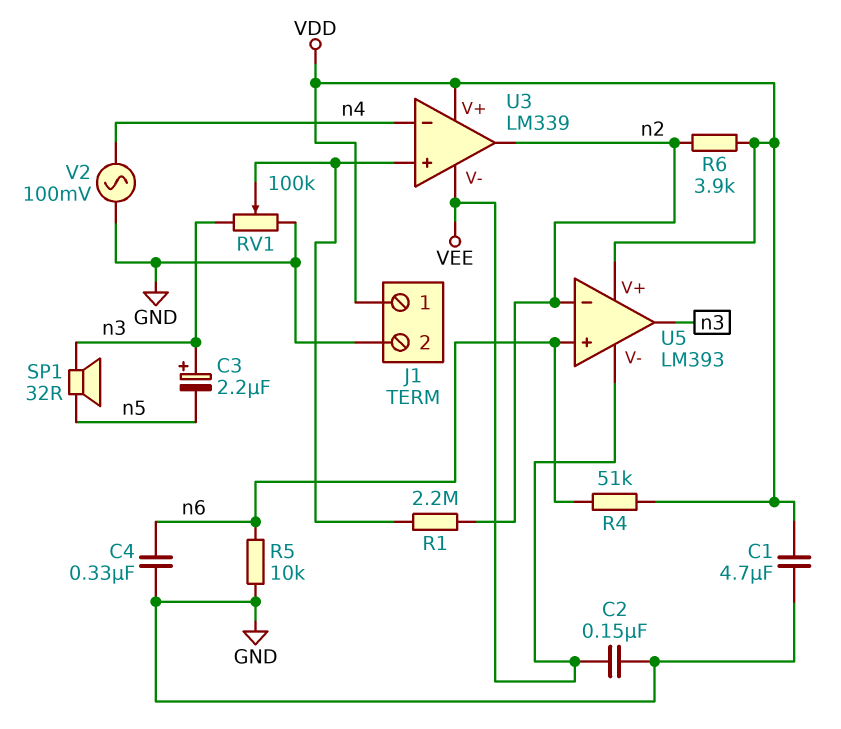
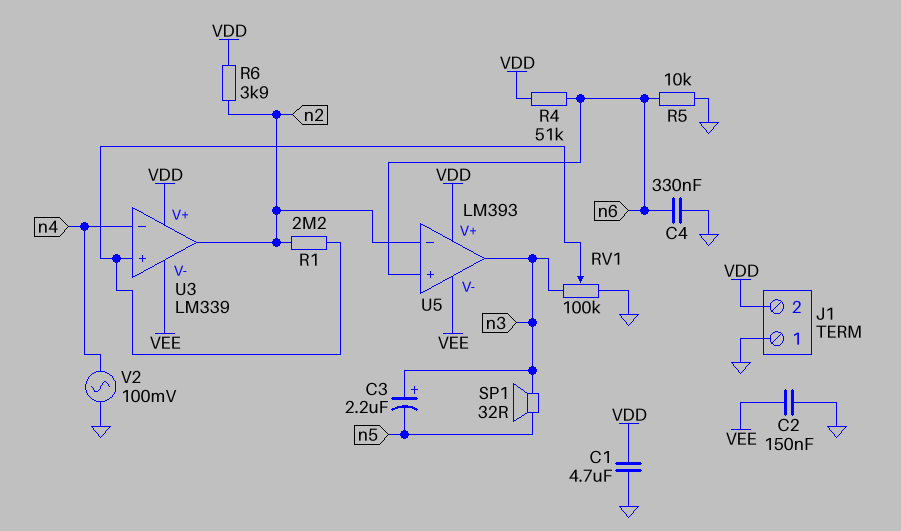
J1 pin 1: VDD -> GND
J1 pin 2: GND -> VDD

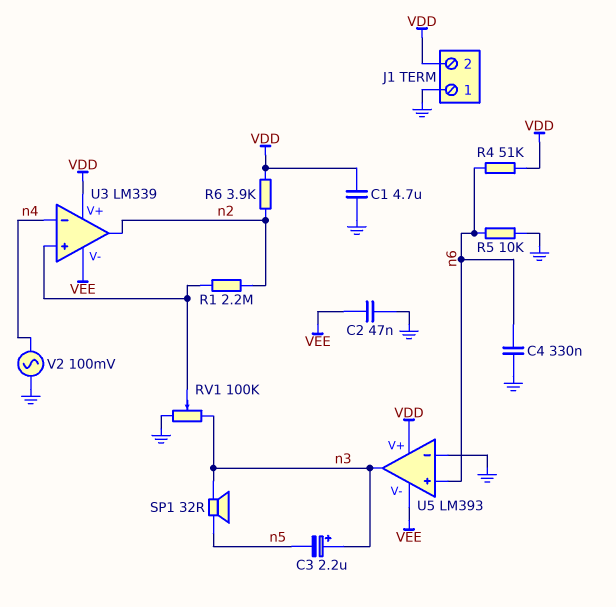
C2: 150nF (GND, VEE) -> 47nF (GND, VEE)
U5 pin in-: n2 -> GND

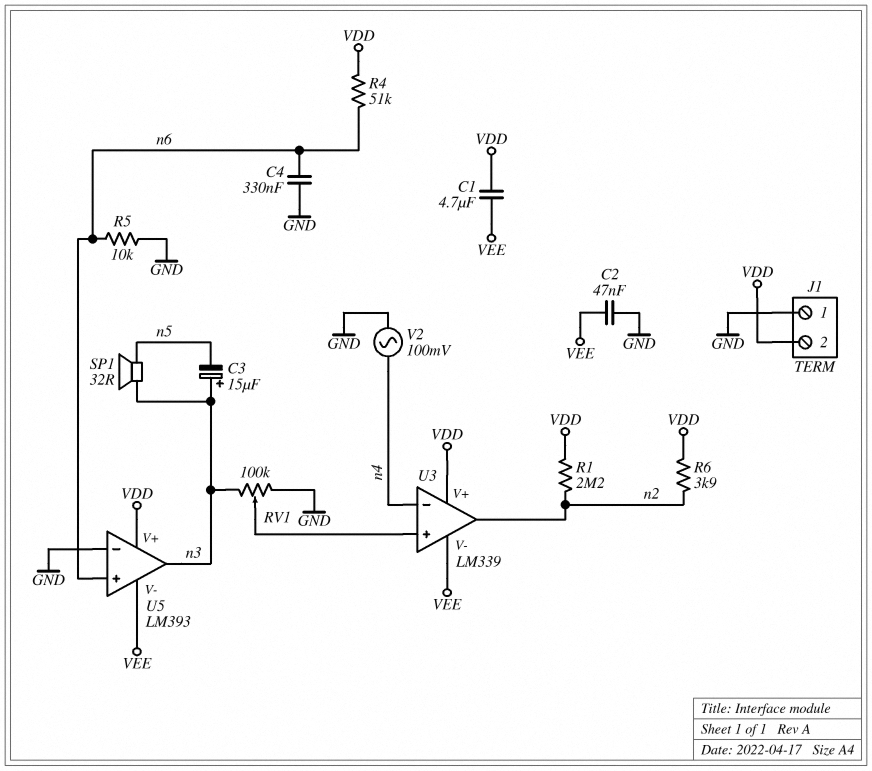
C1: 4.7uF (GND, VDD) -> 4.7uF (VDD, VEE)
C3: 2.2uF (plus n3, minus n5) -> 15uF (plus n3, minus n5)
R1: 2.2M (U3/in+, n2) -> 2.2M (VDD, n2)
☆ ☆ ☆ ☆ ☆ ☆ ☆
Would you repeat the entries exactly, but with no pictures?

J1 pin 1: VDD -> GND
J1 pin 2: GND -> VDD

C2: 150nF (GND, VEE) -> 47nF (GND, VEE)
U5 pin in-: n2 -> GND

C1: 4.7uF (GND, VDD) -> 4.7uF (VDD, VEE)
C3: 2.2uF (plus n3, minus n5) -> 15uF (plus n3, minus n5)
R1: 2.2M (U3/in+, n2) -> 2.2M (VDD, n2)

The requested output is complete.